▶ _Problem requirements_:
Your answer should consist of each line from the data below that contains "brick".

== Segment start ==

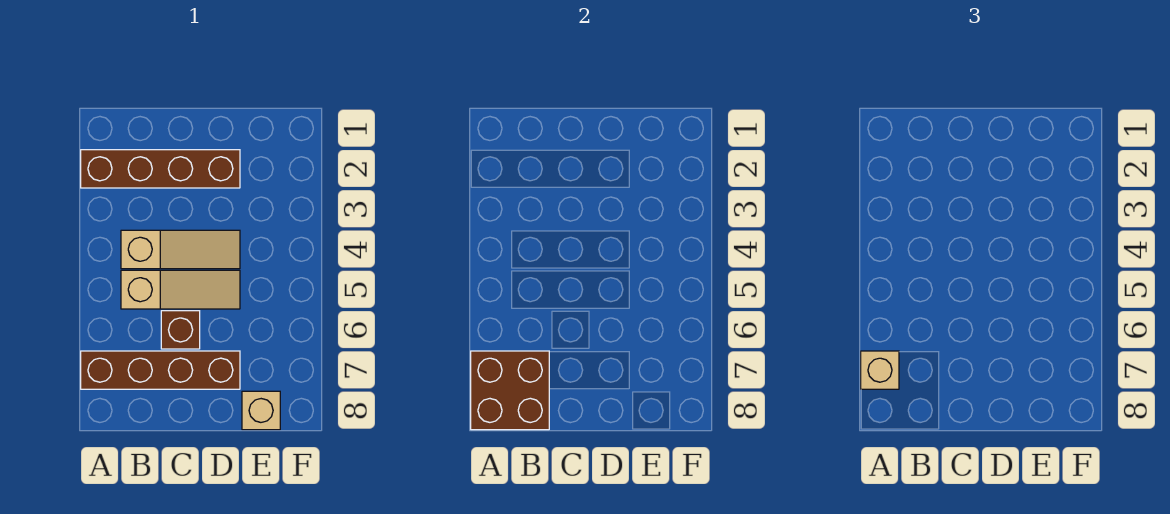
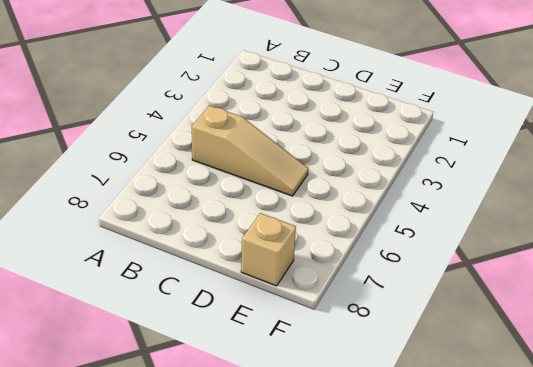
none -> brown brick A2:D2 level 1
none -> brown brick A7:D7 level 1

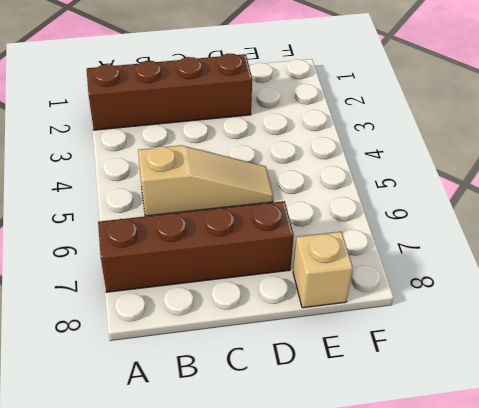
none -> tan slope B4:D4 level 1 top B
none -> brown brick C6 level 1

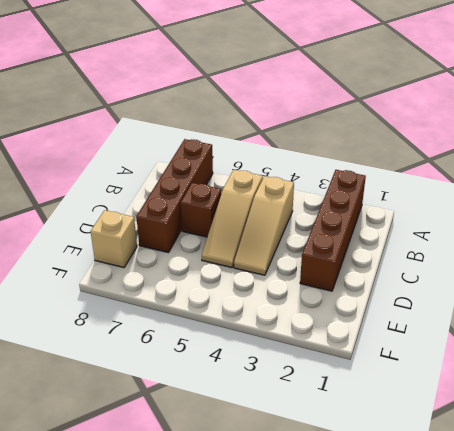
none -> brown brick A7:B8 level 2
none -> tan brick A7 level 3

== Segment end ==

▶ _Output of the task_:
none -> brown brick A2:D2 level 1
none -> brown brick A7:D7 level 1
none -> brown brick C6 level 1
none -> brown brick A7:B8 level 2
none -> tan brick A7 level 3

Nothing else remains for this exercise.